WORK INSTRUCTION: From the records below, transcribe exactly the lines that begin at the line with "(54, 366) = (94, 443): orange goblet -> none" and end at the line with "(275, 215) = (459, 419): orange", both included.
#### RECORDS PROVIDED
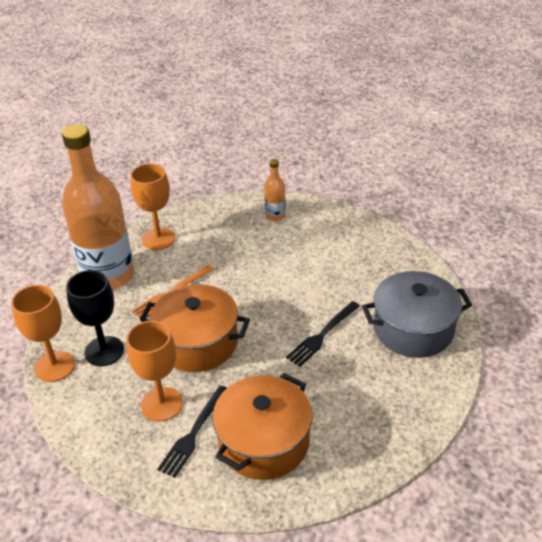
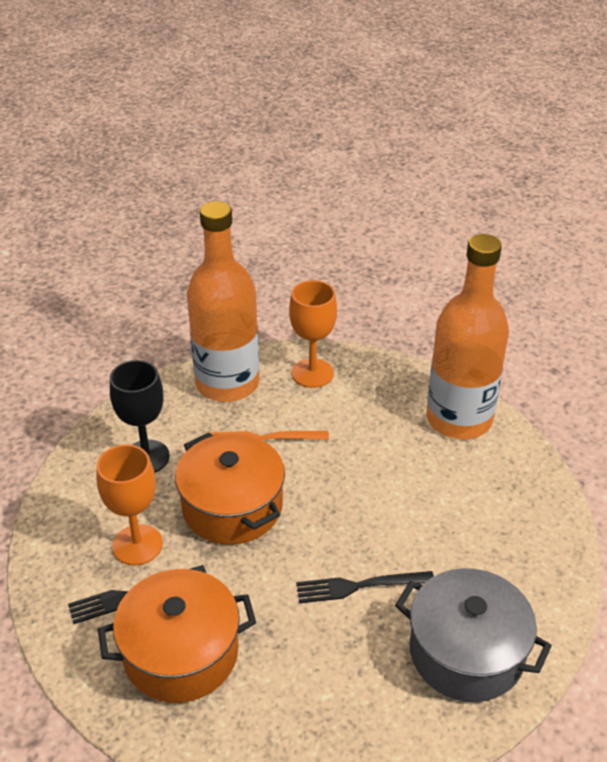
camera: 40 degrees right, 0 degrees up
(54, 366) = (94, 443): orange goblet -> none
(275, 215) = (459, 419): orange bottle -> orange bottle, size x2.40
########
#### RECORDS PROVIDED
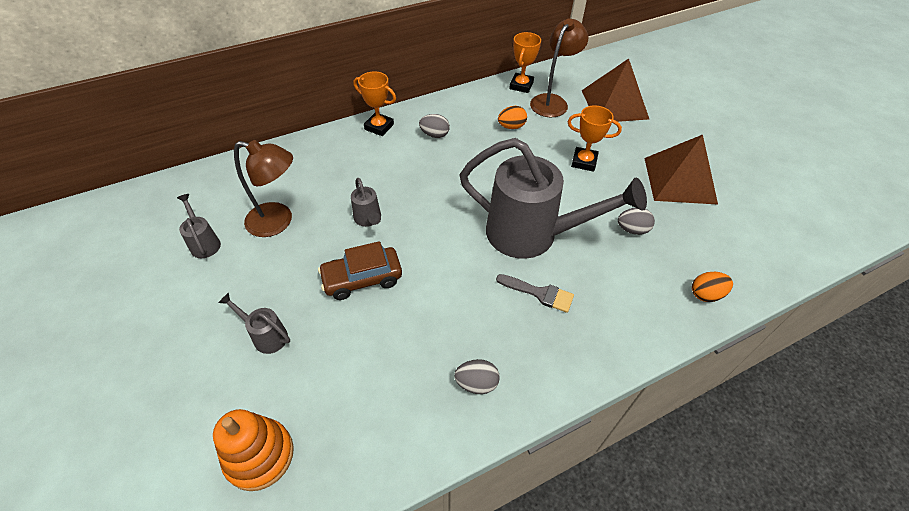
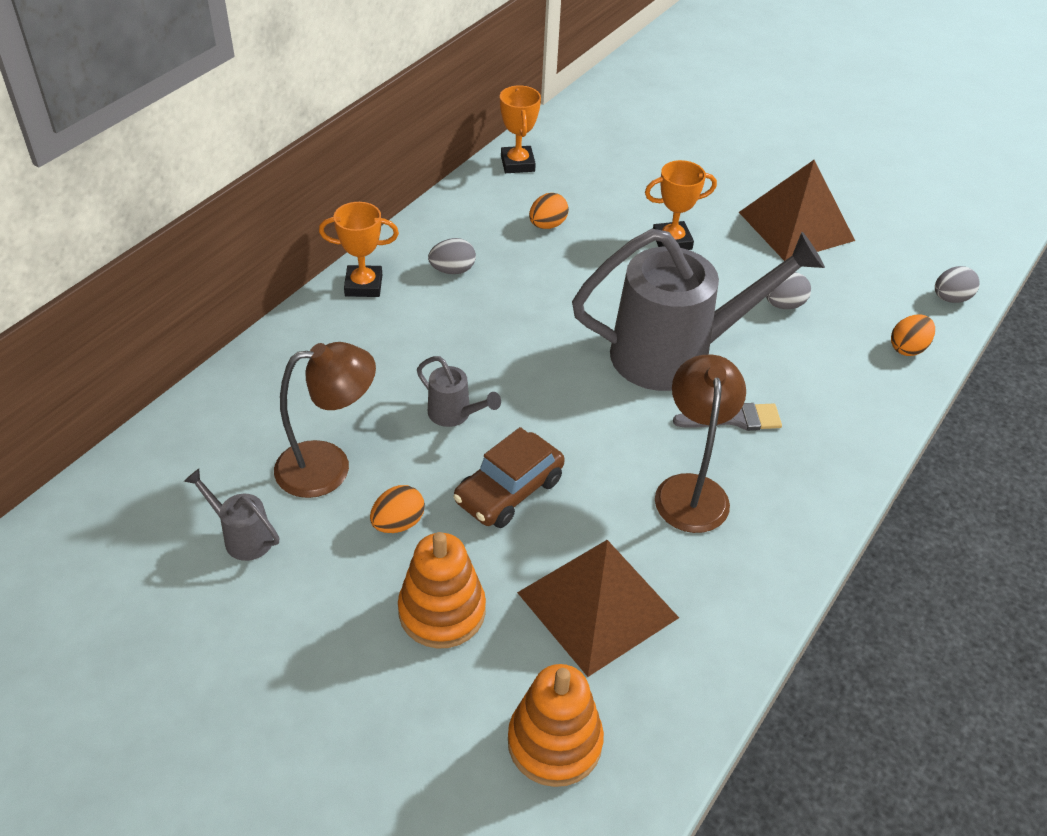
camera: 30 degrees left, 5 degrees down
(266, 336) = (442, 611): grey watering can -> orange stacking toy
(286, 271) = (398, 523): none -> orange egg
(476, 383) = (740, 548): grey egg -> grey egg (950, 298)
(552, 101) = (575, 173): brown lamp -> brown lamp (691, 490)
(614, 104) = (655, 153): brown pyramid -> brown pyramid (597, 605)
########
RESULT OF THIS TASK:
(54, 366) = (94, 443): orange goblet -> none
(275, 215) = (459, 419): orange bottle -> orange bottle, size x2.40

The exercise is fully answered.